-- To do --
Each line from the one containing "none -> cyan plate H2:H5 level 1" to the end of the data must be copied exactly, the first and last included; no other lines and no pictures belong in the copy.
◆ ◆ ◆ ◆
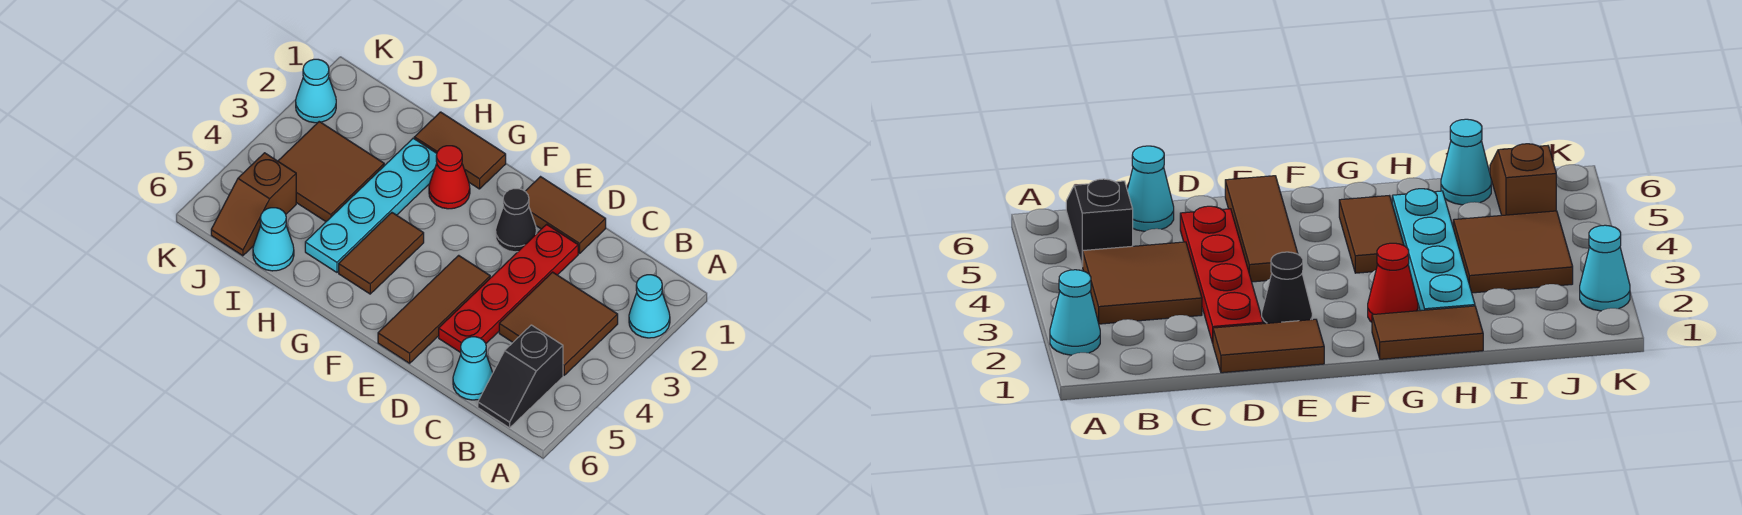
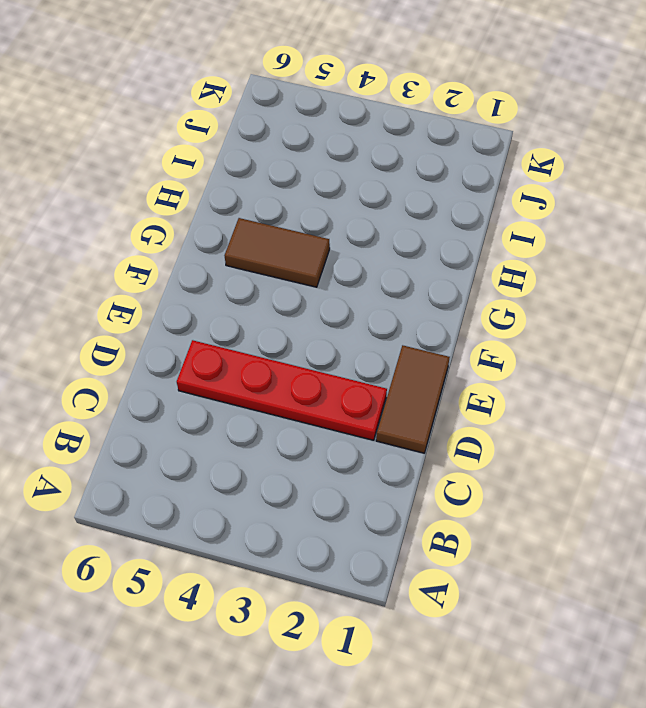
none -> cyan cone A2 level 1
none -> brown tile B3:C4 level 1
none -> black slope B5:B6 level 1 top 5

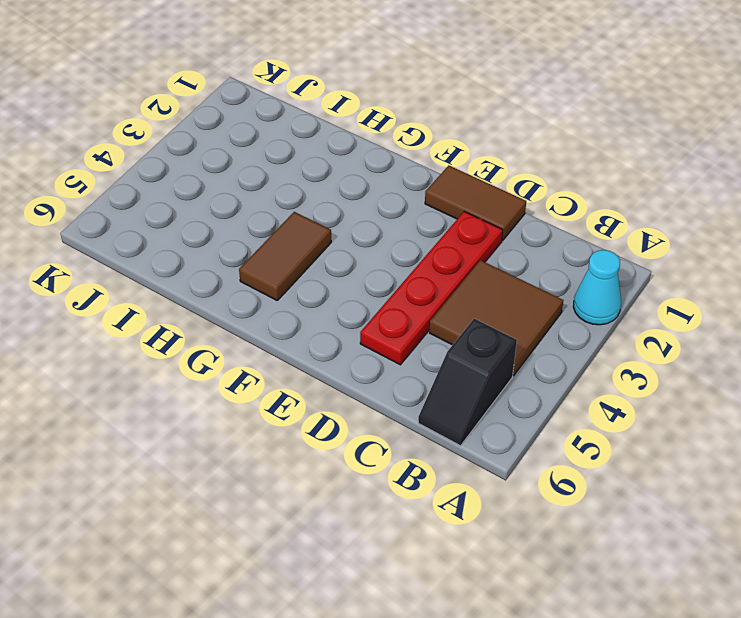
none -> cyan cone C6 level 1
none -> black cone E2 level 1
none -> brown tile E4:E6 level 1

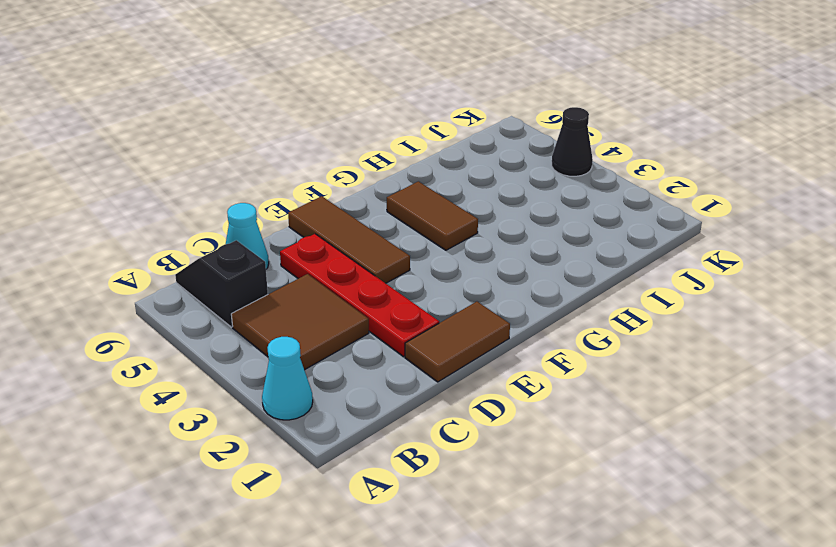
black cone K4 level 1 -> black cone E2 level 1
none -> brown tile G1:H1 level 1
none -> red cone G2 level 1
none -> cyan plate H2:H5 level 1

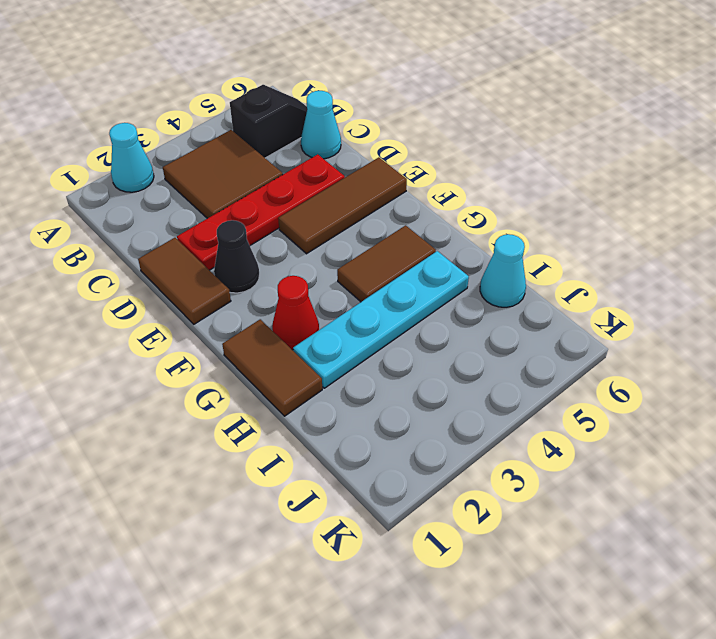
none -> brown tile I3:J4 level 1
none -> brown slope J5:J6 level 1 top 5
none -> cyan cone K2 level 1

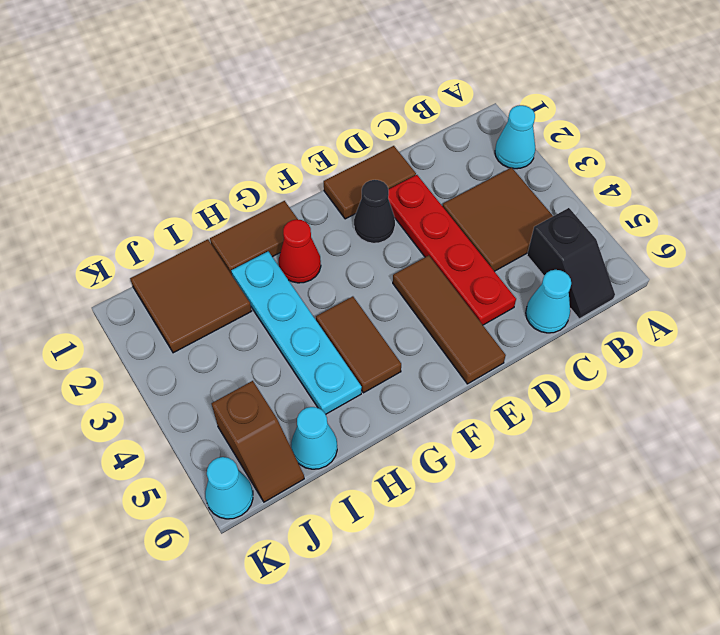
brown tile I1:J2 level 1 -> brown tile I3:J4 level 1
cyan cone K6 level 1 -> cyan cone K2 level 1

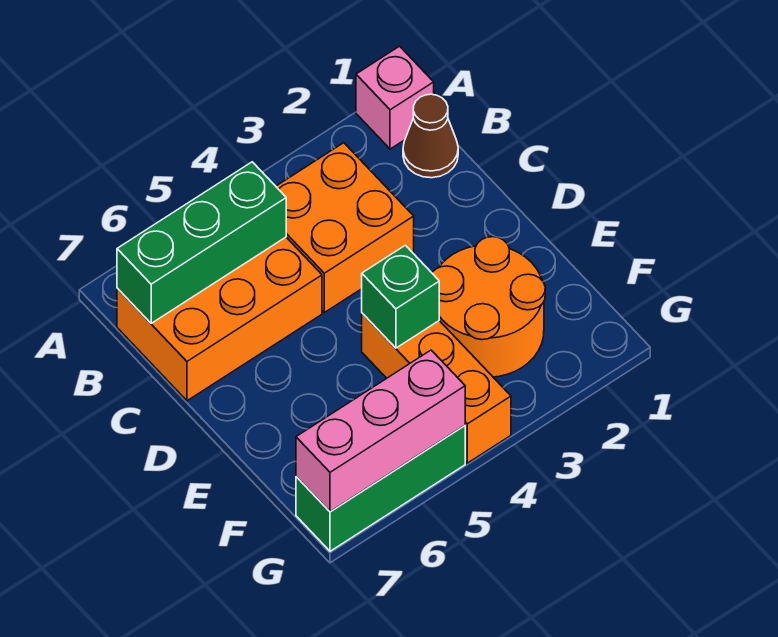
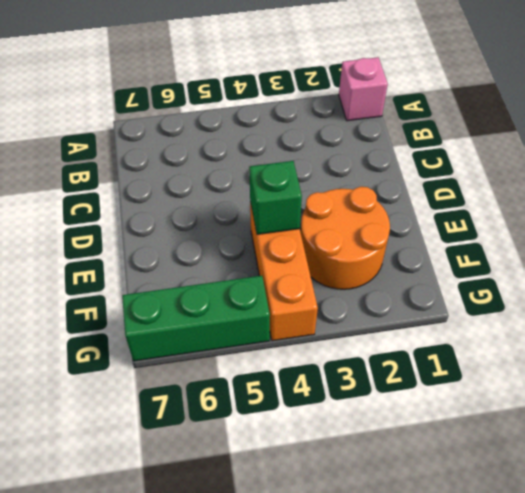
none -> brown cone B1 level 1
none -> orange brick B3:C4 level 1

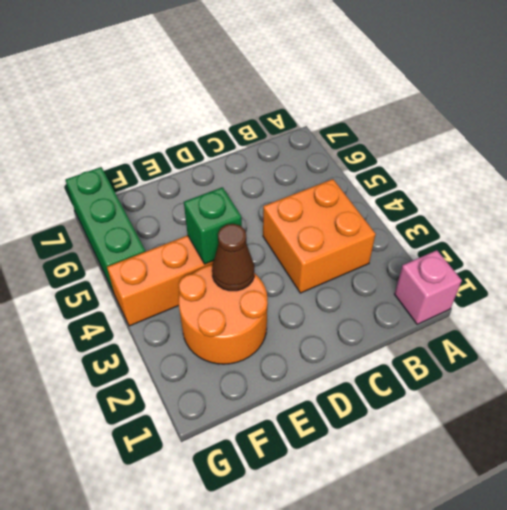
brown cone E3 level 2 -> brown cone B1 level 1
none -> orange brick B5:C7 level 1
none -> green brick B5:B7 level 2

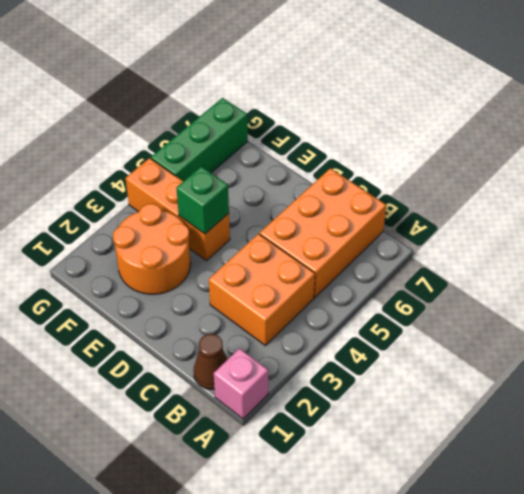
none -> green brick B5:B7 level 2
none -> pink brick G5:G7 level 2

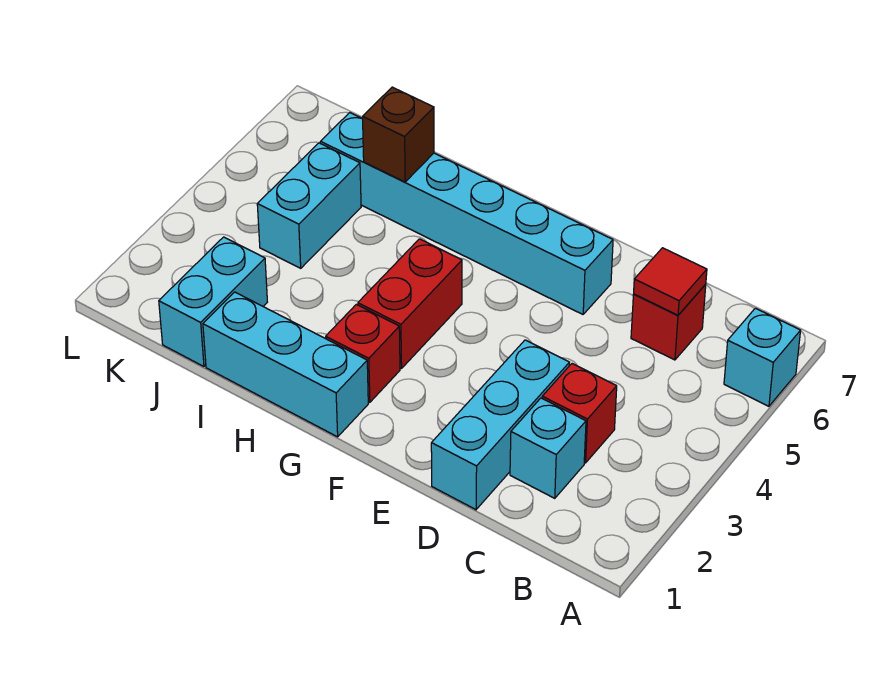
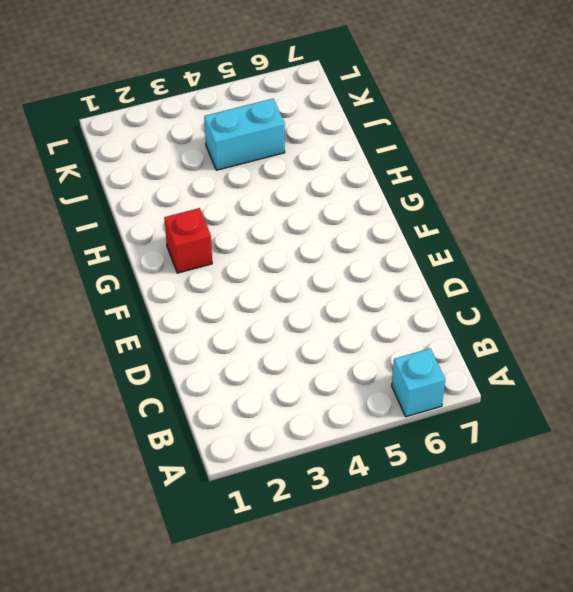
none -> cyan brick C2 level 1
none -> red brick C3 level 1
none -> red brick C6 level 1

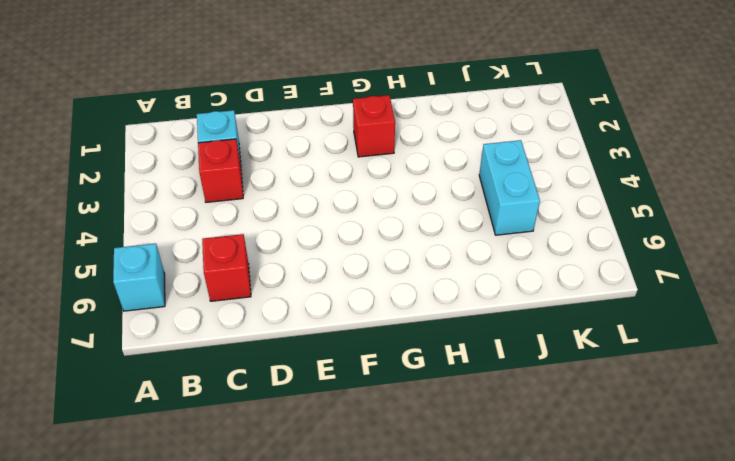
none -> cyan brick D1:D3 level 1
none -> cyan brick E6:J6 level 1
none -> cyan brick G1:I1 level 1

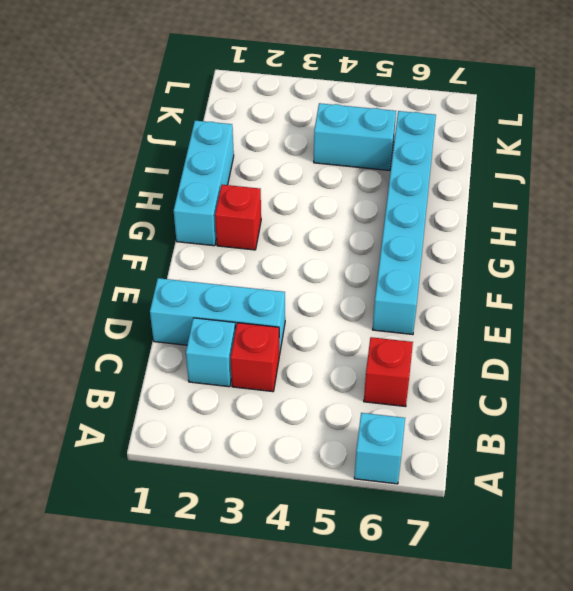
none -> red brick G3:G4 level 1
none -> cyan brick J1:J2 level 1
none -> red tile C6 level 2

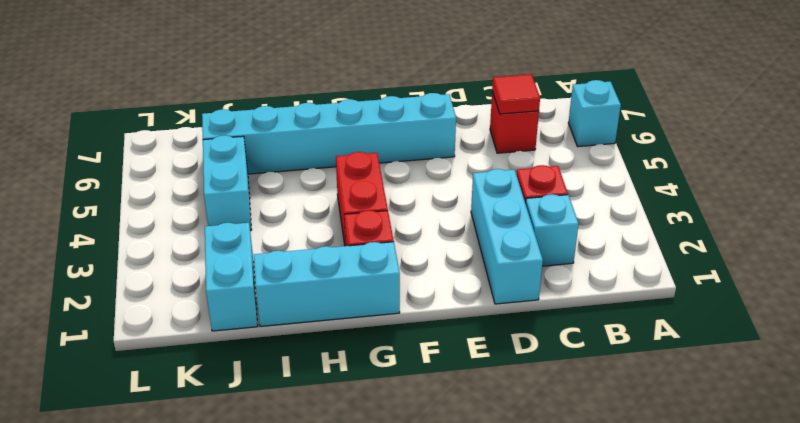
none -> brown brick I6 level 2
◆ ◆ ◆ ◆
-- Reply to the exercise --
none -> cyan plate H2:H5 level 1

none -> brown tile I3:J4 level 1
none -> brown slope J5:J6 level 1 top 5
none -> cyan cone K2 level 1

brown tile I1:J2 level 1 -> brown tile I3:J4 level 1
cyan cone K6 level 1 -> cyan cone K2 level 1

none -> brown cone B1 level 1
none -> orange brick B3:C4 level 1

brown cone E3 level 2 -> brown cone B1 level 1
none -> orange brick B5:C7 level 1
none -> green brick B5:B7 level 2

none -> green brick B5:B7 level 2
none -> pink brick G5:G7 level 2

none -> cyan brick C2 level 1
none -> red brick C3 level 1
none -> red brick C6 level 1

none -> cyan brick D1:D3 level 1
none -> cyan brick E6:J6 level 1
none -> cyan brick G1:I1 level 1

none -> red brick G3:G4 level 1
none -> cyan brick J1:J2 level 1
none -> red tile C6 level 2

none -> brown brick I6 level 2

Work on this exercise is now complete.